ASSIGNMENT:
Every entry is to be transcribed as it stands. Images stay out.

··· EXERCISE DATA ···

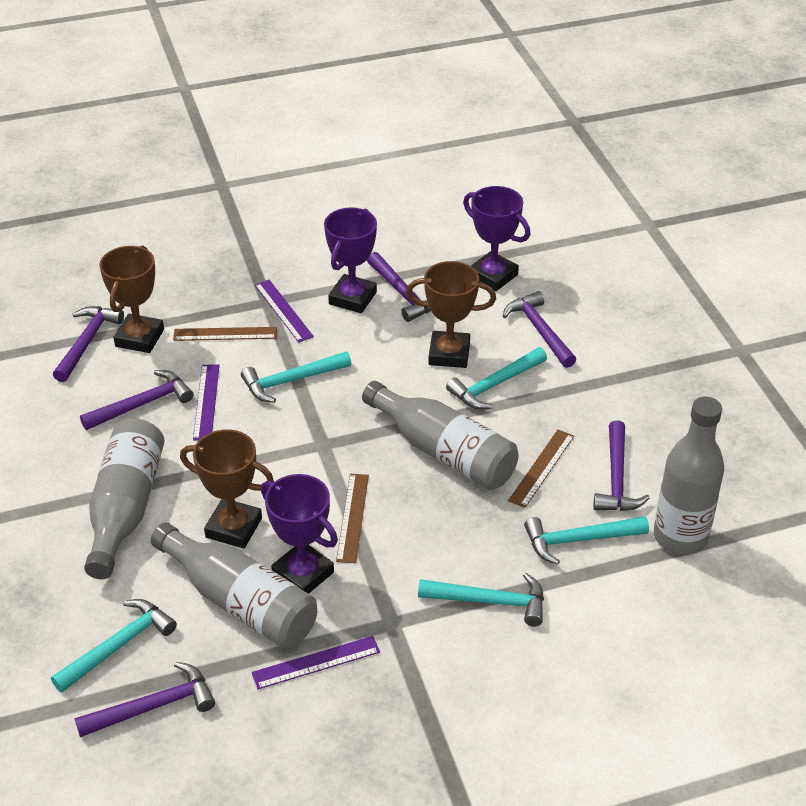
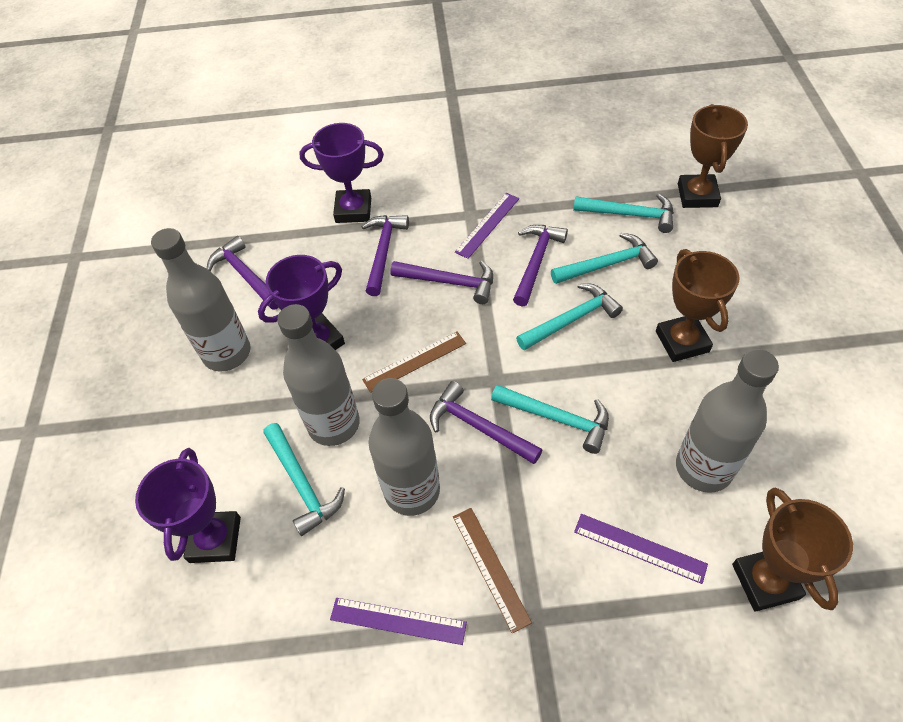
brown ruler: 3 -> 2
purple hammer: 6 -> 5

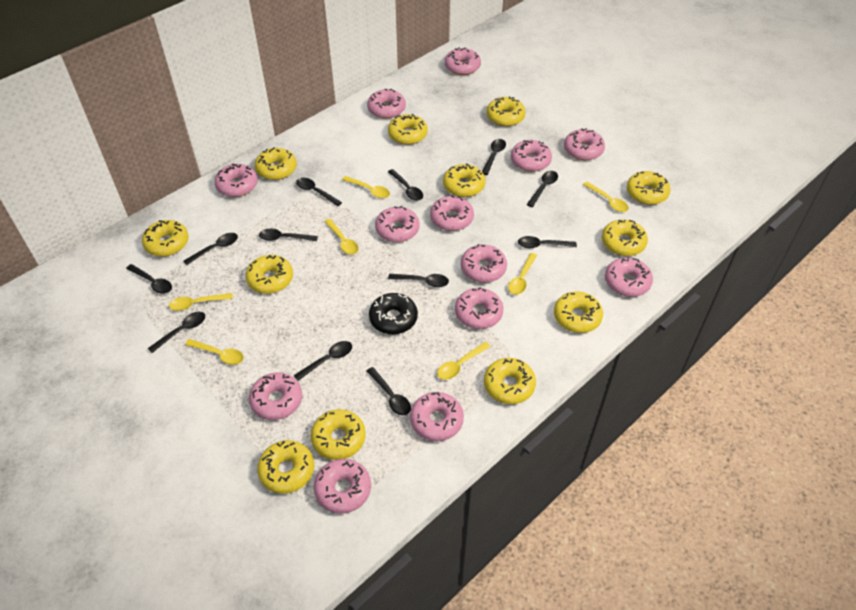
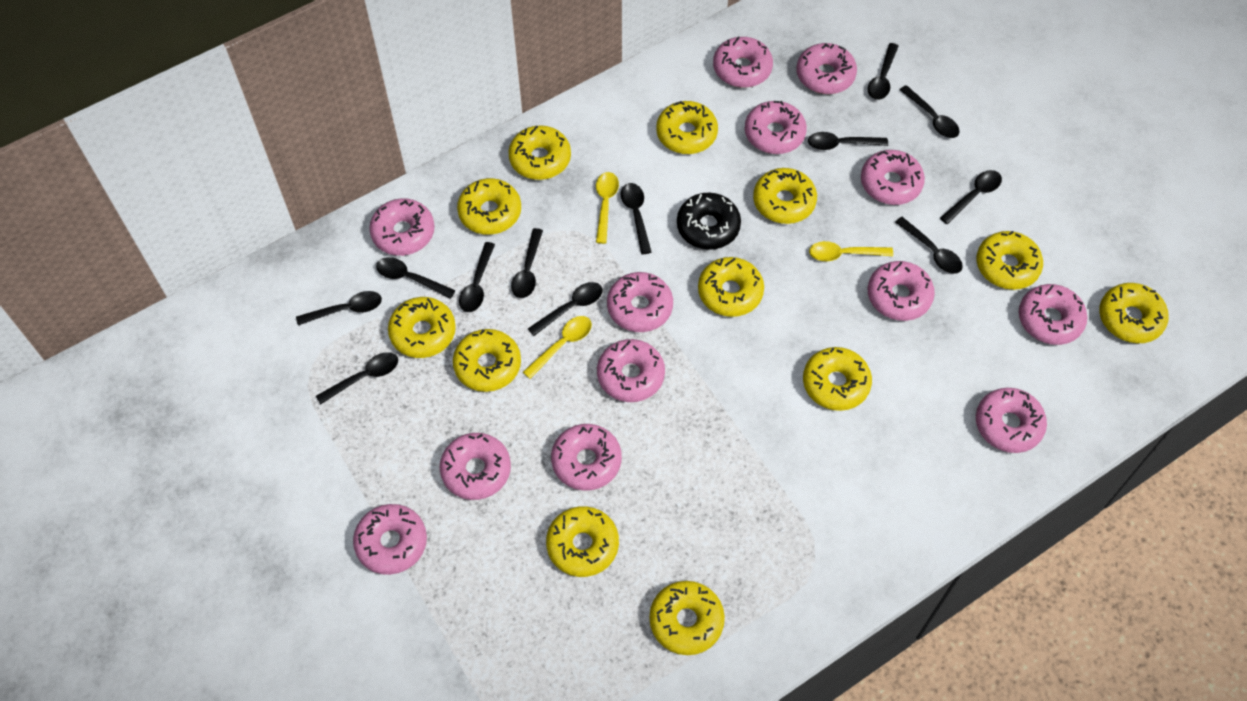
yellow spoon: 7 -> 3

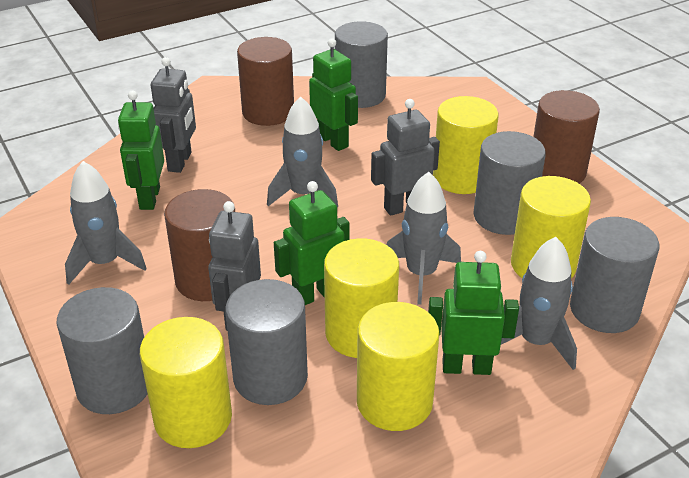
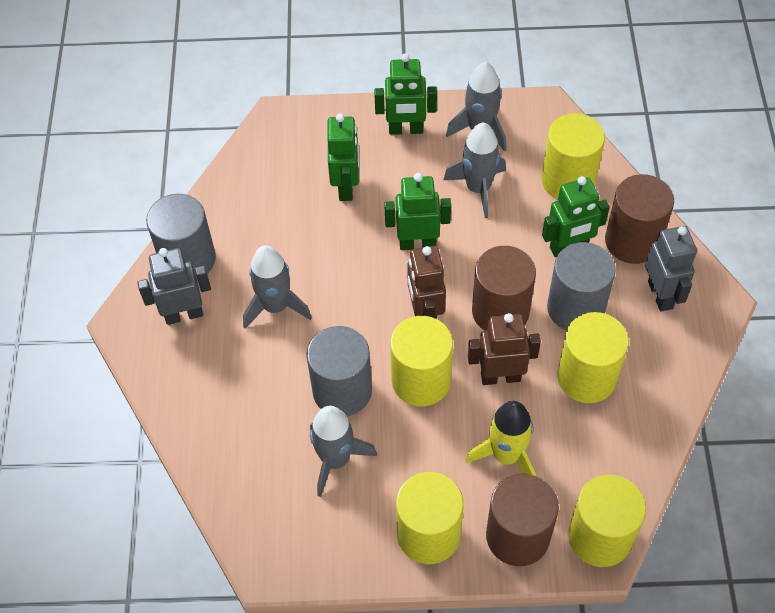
brown robot: 0 -> 2
grey cylinder: 5 -> 3
grey robot: 3 -> 2
yellow rocket: 0 -> 1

···

SOLUTION:
brown ruler: 3 -> 2
purple hammer: 6 -> 5

yellow spoon: 7 -> 3

brown robot: 0 -> 2
grey cylinder: 5 -> 3
grey robot: 3 -> 2
yellow rocket: 0 -> 1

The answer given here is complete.